DIRECTIVE = Can you rewrite the rows below with each "moved" swapped for "shifted", keeping everything else the same and leaving out the pictures?

== EXERCISE INPUTS

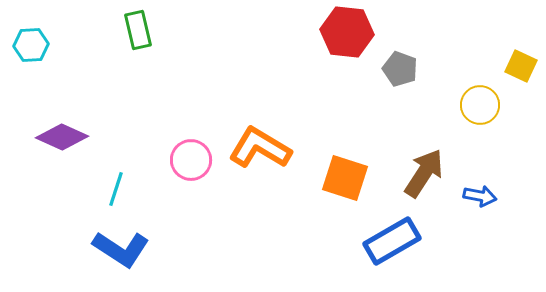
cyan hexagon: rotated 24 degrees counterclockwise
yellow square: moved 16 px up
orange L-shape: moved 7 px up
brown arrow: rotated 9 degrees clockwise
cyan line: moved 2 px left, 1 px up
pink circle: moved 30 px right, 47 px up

====

SOLVED EXERCISE =
cyan hexagon: rotated 24 degrees counterclockwise
yellow square: shifted 16 px up
orange L-shape: shifted 7 px up
brown arrow: rotated 9 degrees clockwise
cyan line: shifted 2 px left, 1 px up
pink circle: shifted 30 px right, 47 px up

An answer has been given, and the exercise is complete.